[DATA UNDER STUDY]
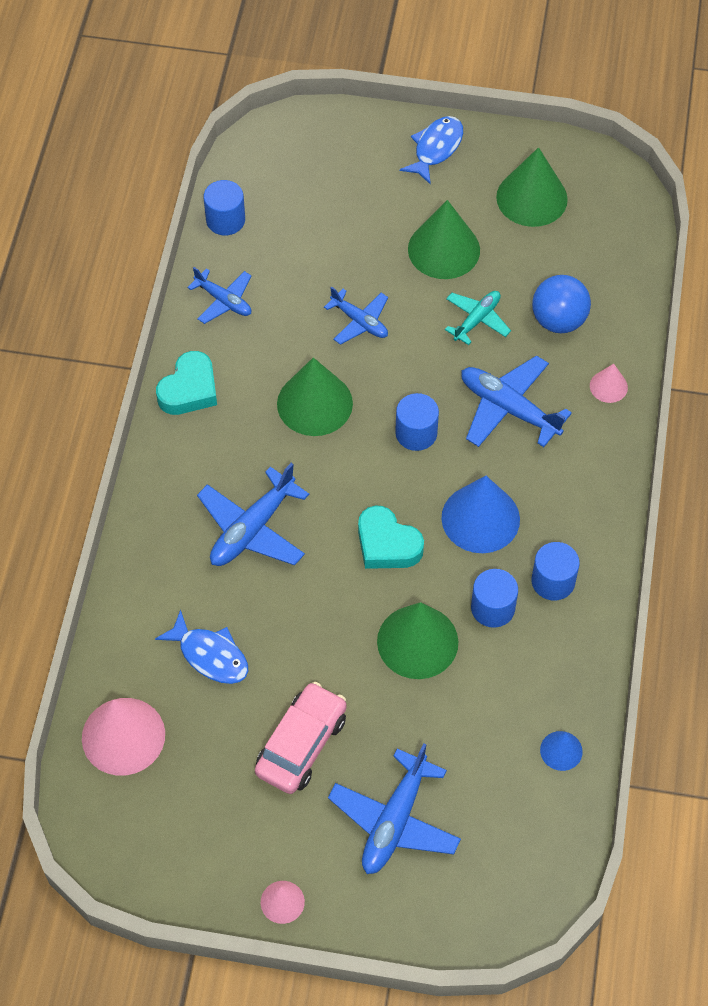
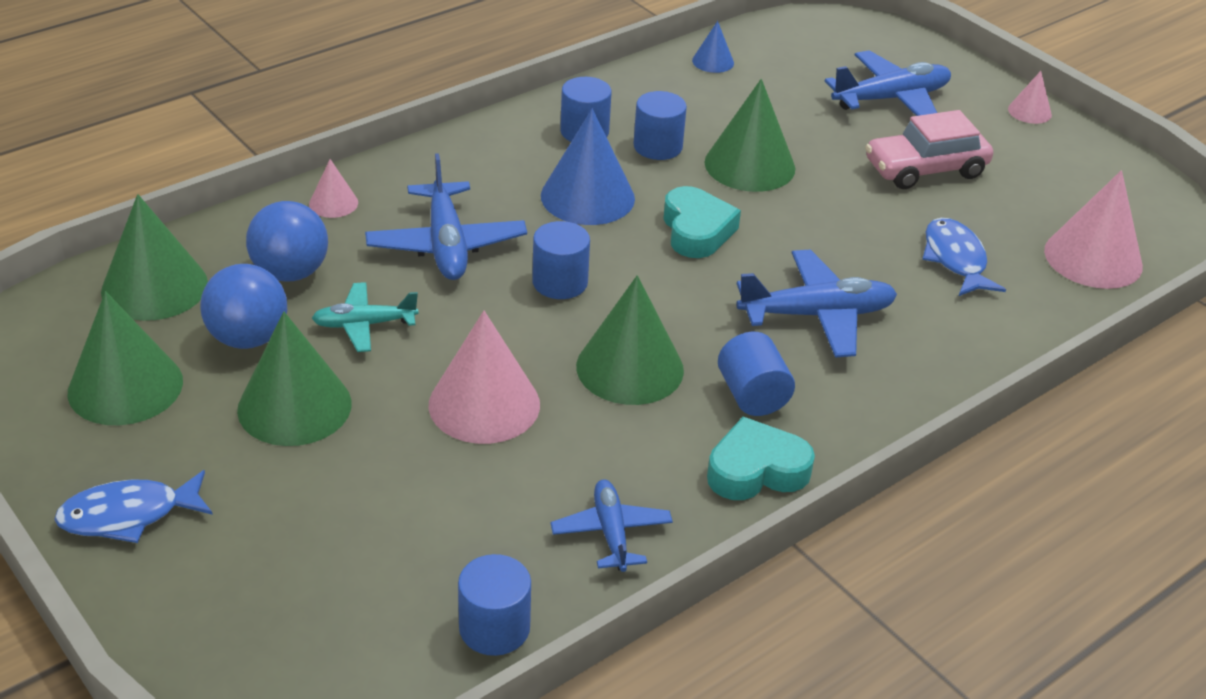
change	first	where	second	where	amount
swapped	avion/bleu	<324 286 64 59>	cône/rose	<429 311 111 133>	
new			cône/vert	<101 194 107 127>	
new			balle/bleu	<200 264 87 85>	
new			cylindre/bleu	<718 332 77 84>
[/DATA UNDER STUDY]
• WHAT THE TASK REQUIRES: Go through the entries above and report every line in which the word "bleu" appears.

• ANSWER SECTION:
swapped	avion/bleu	<324 286 64 59>	cône/rose	<429 311 111 133>	
new			balle/bleu	<200 264 87 85>	
new			cylindre/bleu	<718 332 77 84>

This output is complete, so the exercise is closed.